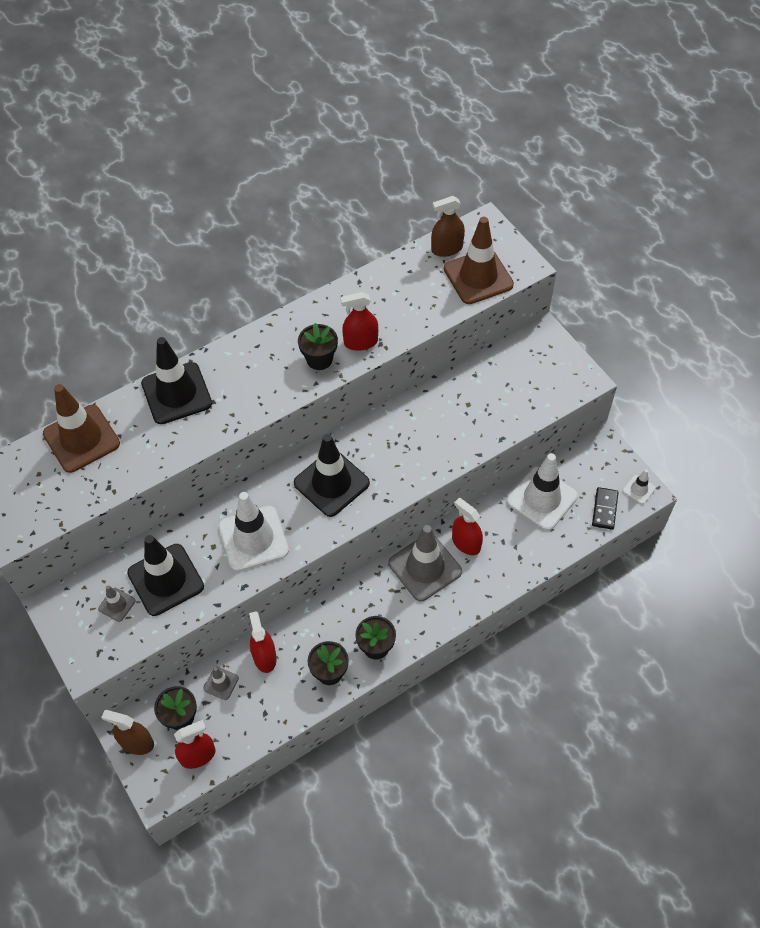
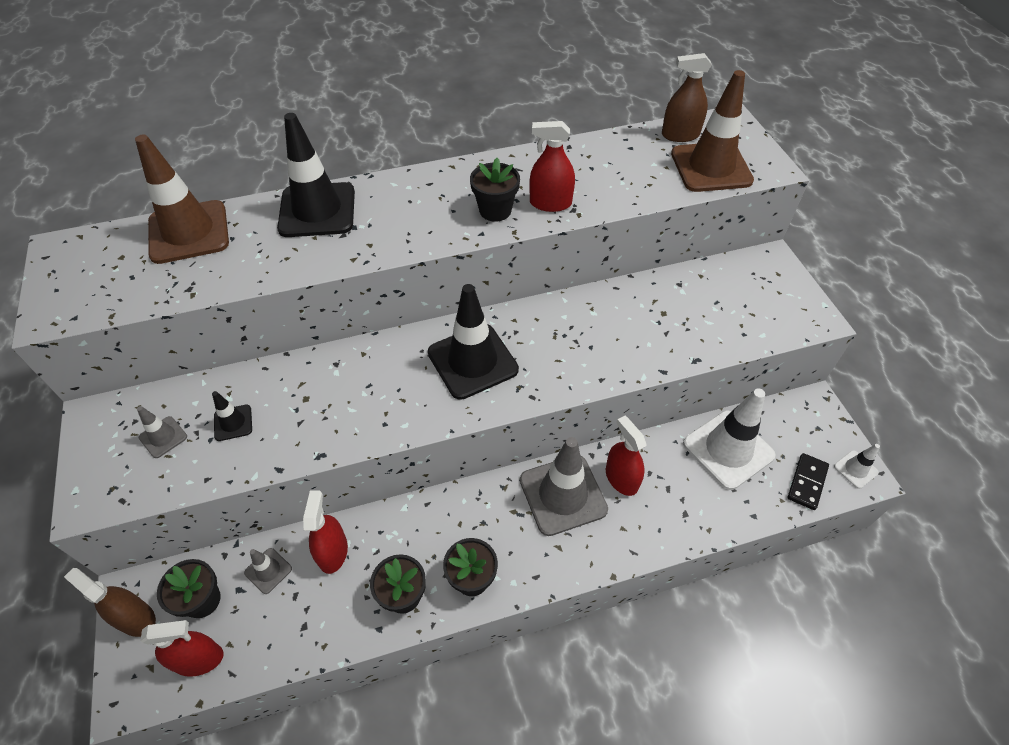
camera: 15 degrees right, 5 degrees down
black traffic cone [127,535,204,616] -> black traffic cone [212,391,252,441], size x0.46
white traffic cone [219,492,289,571] -> none

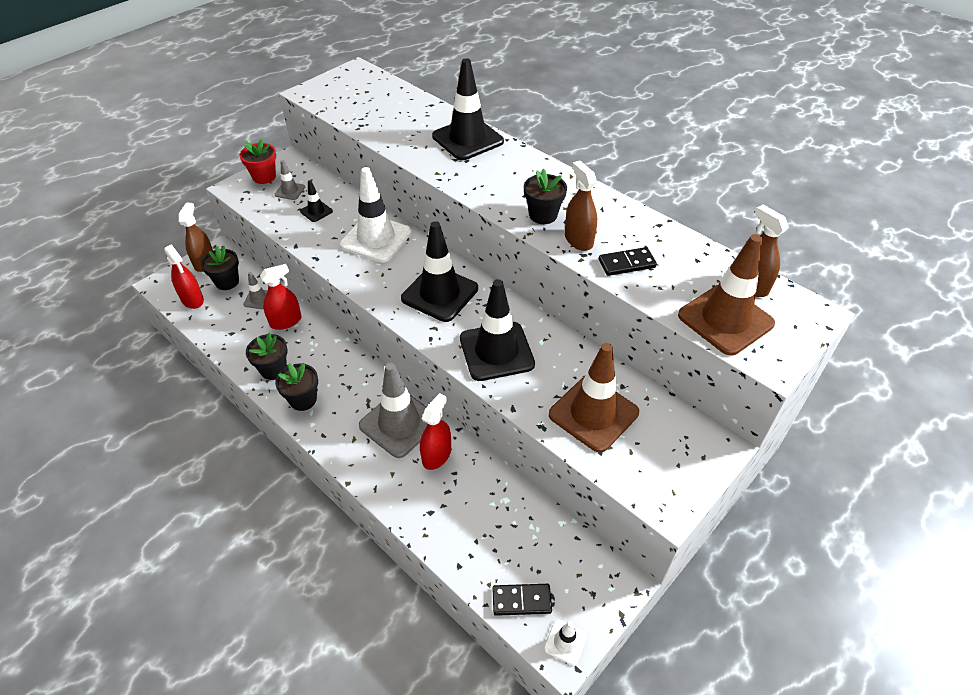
camera: 60 degrees right, 5 degrees down
brown traffic cone [135,135,229,264] -> brown traffic cone moved to [549,343,639,453]
red spray bottle [529,121,575,212] -> brown spray bottle [565,161,597,251]
white traffic cone [683,388,776,490] -> white traffic cone moved to [340,167,412,263]
none -> red flower pot [240,139,276,184]
none -> black traffic cone [460,279,535,381]
none -> black domino [599,247,657,276]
+ + + + + + +
> [WHAT IS NEEDED]:
Scan the listing above. Gather each line that contains the word "none".

> [REPLY]:
white traffic cone [219,492,289,571] -> none
none -> red flower pot [240,139,276,184]
none -> black traffic cone [460,279,535,381]
none -> black domino [599,247,657,276]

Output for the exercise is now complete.